── Provided records ──

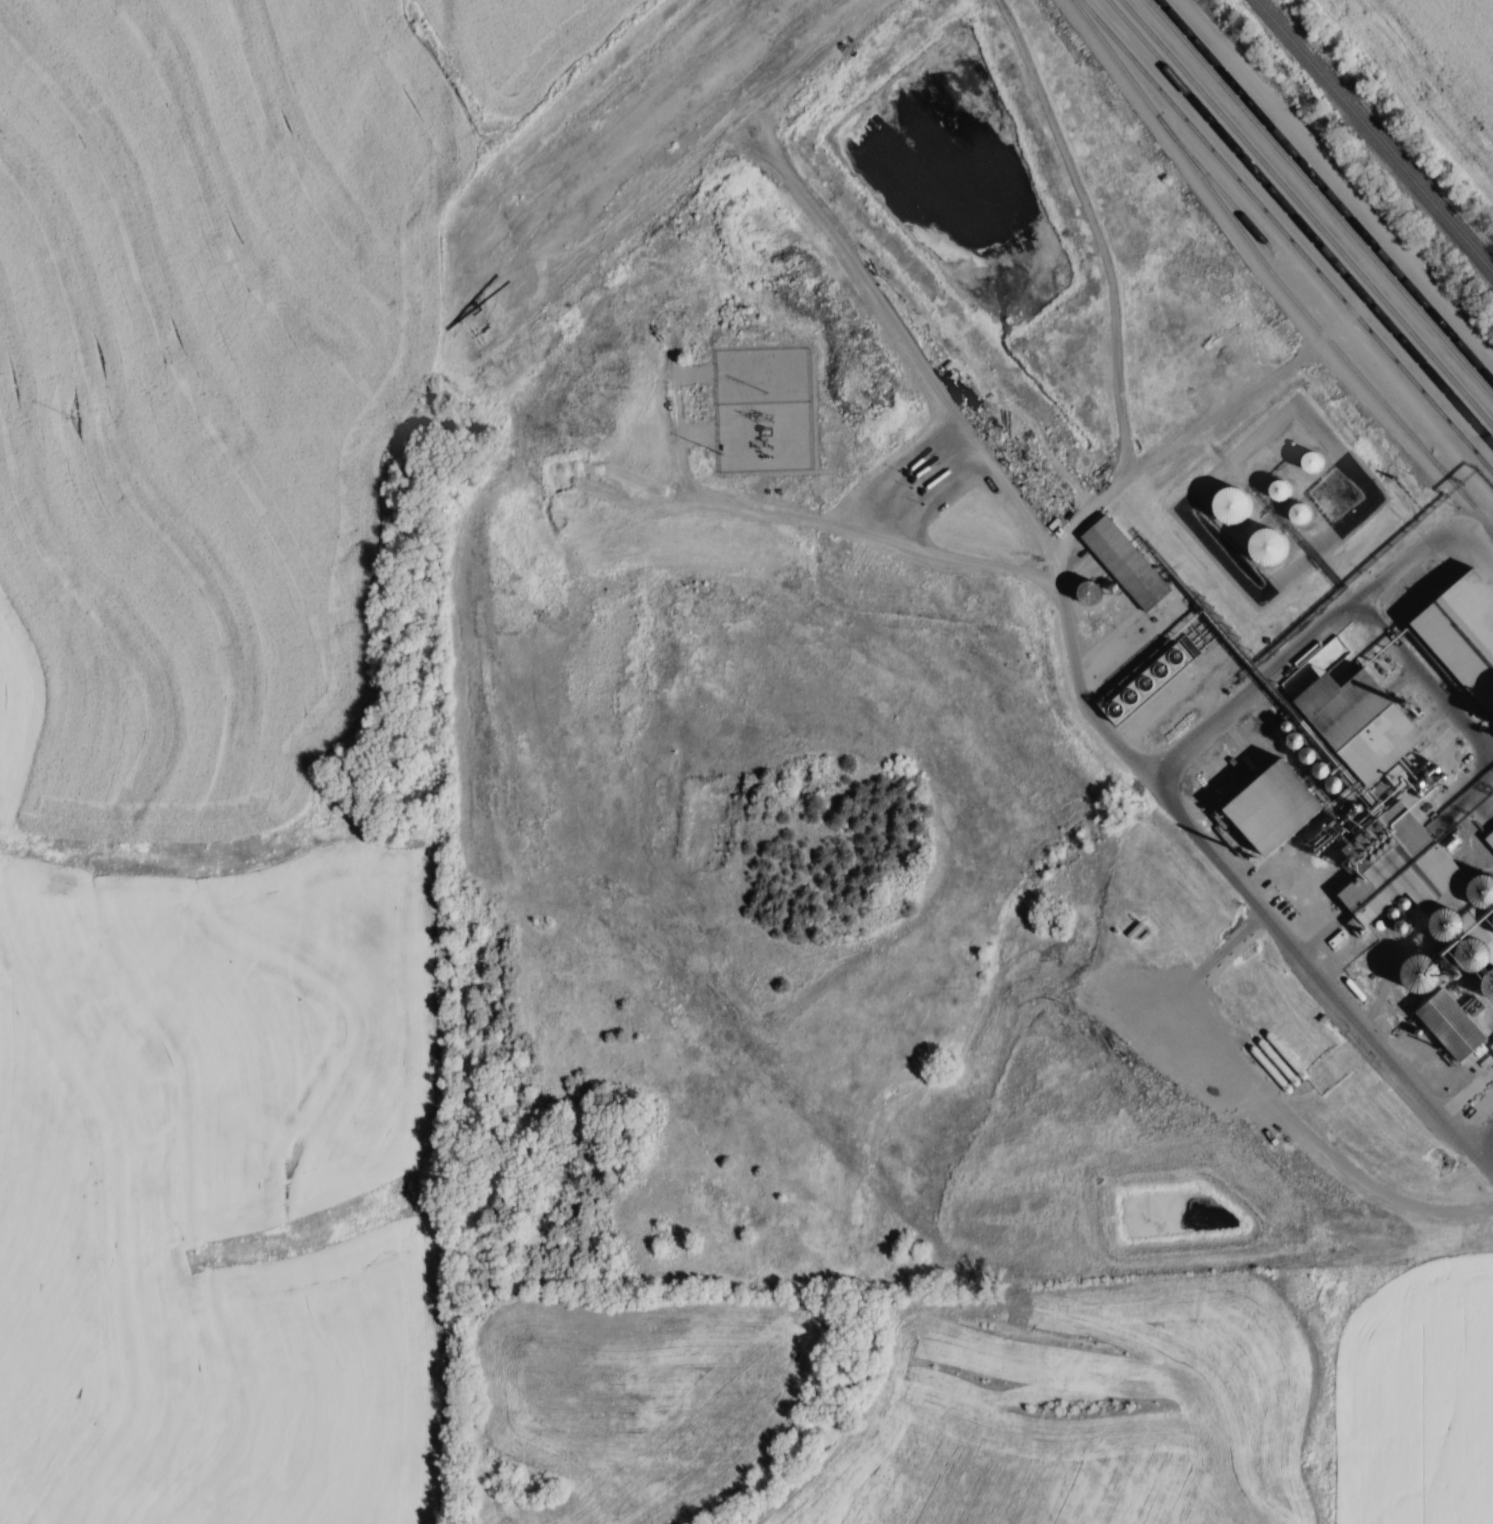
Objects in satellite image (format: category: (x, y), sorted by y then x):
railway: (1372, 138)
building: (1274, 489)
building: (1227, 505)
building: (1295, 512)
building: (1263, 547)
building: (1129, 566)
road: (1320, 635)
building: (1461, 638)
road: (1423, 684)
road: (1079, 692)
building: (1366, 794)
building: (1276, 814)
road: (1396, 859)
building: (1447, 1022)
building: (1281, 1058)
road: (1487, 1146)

───

Task item:
Copy out the entries exactly as they stand, omitting the images.

Exercise response:
Objects in satellite image (format: category: (x, y), sorted by y then x):
railway: (1372, 138)
building: (1274, 489)
building: (1227, 505)
building: (1295, 512)
building: (1263, 547)
building: (1129, 566)
road: (1320, 635)
building: (1461, 638)
road: (1423, 684)
road: (1079, 692)
building: (1366, 794)
building: (1276, 814)
road: (1396, 859)
building: (1447, 1022)
building: (1281, 1058)
road: (1487, 1146)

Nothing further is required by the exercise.